• _Listed records_
= Beginning of Section =

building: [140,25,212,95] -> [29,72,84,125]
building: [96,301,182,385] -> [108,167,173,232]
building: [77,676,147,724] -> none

= End of Section =
= Beginning of Section =

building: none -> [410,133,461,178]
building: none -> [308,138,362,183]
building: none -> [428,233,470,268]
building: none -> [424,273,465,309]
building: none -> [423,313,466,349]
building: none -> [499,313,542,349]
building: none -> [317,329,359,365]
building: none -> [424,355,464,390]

= End of Section =
= Beginning of Section =

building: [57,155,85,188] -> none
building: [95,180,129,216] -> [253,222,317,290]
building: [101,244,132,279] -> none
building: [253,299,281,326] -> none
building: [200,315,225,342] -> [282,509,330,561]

= End of Section =

• _What the task requires_
Your answer should consist solely of the lines above from the line with "building: [95,180,129,216] ->" to the line with "building: [200,315,225,342] ->", both included, reproduced exactly.

• _Exercise result_
building: [95,180,129,216] -> [253,222,317,290]
building: [101,244,132,279] -> none
building: [253,299,281,326] -> none
building: [200,315,225,342] -> [282,509,330,561]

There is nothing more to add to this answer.